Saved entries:
┄┄┄┄┄┄┄┄┄┄┄┄┄┄┄┄┄┄┄┄

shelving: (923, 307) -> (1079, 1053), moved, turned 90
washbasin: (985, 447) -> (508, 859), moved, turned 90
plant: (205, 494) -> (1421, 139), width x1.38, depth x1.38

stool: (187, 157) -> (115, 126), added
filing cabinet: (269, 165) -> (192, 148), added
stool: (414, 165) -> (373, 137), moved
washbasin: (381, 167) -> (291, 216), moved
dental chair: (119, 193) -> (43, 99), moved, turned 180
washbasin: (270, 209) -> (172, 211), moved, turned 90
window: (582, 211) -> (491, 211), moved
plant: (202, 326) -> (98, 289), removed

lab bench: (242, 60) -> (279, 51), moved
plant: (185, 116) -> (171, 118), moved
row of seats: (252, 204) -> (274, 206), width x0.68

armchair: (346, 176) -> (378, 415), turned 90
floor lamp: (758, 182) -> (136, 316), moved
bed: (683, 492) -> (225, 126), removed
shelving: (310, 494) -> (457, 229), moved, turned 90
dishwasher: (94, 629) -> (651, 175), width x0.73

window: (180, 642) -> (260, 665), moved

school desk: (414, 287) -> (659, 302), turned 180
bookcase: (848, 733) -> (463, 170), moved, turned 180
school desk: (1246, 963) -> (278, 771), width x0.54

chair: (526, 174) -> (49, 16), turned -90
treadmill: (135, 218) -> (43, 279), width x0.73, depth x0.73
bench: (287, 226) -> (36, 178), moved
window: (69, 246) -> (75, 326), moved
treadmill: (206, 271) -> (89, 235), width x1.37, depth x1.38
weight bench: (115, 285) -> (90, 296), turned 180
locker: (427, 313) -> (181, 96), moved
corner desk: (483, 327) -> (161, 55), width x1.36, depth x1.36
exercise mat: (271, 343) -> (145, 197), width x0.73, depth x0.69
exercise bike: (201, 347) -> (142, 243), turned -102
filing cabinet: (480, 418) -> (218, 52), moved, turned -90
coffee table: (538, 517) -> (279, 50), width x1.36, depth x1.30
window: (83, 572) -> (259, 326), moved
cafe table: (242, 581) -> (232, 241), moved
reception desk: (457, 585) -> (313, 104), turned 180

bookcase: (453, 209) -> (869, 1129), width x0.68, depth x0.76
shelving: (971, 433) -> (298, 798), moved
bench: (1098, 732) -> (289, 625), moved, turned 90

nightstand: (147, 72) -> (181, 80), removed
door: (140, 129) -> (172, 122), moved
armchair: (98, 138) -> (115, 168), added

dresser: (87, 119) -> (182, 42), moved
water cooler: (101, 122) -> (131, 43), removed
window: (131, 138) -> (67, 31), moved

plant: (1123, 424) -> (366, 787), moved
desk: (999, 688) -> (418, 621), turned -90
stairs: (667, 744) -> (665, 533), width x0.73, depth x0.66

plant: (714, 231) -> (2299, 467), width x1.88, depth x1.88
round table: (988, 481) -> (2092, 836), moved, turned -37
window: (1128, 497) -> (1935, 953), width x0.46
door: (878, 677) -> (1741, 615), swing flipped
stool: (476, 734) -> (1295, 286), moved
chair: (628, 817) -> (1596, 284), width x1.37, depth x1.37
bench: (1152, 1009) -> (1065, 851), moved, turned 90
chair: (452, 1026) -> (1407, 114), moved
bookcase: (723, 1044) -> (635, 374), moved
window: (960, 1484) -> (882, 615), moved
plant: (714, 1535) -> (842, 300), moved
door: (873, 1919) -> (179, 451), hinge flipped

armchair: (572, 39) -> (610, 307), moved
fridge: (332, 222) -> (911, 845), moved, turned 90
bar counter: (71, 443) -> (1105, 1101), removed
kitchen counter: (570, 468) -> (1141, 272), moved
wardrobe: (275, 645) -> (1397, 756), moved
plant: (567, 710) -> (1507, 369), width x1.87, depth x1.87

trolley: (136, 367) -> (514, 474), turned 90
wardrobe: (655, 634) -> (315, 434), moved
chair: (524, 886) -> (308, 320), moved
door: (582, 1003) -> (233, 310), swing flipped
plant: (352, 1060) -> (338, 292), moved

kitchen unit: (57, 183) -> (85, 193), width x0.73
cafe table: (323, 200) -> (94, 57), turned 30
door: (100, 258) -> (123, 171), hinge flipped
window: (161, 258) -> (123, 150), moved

┄┄┄┄┄┄┄┄┄┄┄┄┄┄┄┄┄┄┄┄

Action item:
Return one number, the count of lines in the records holding the word "table".

Result of the task:
4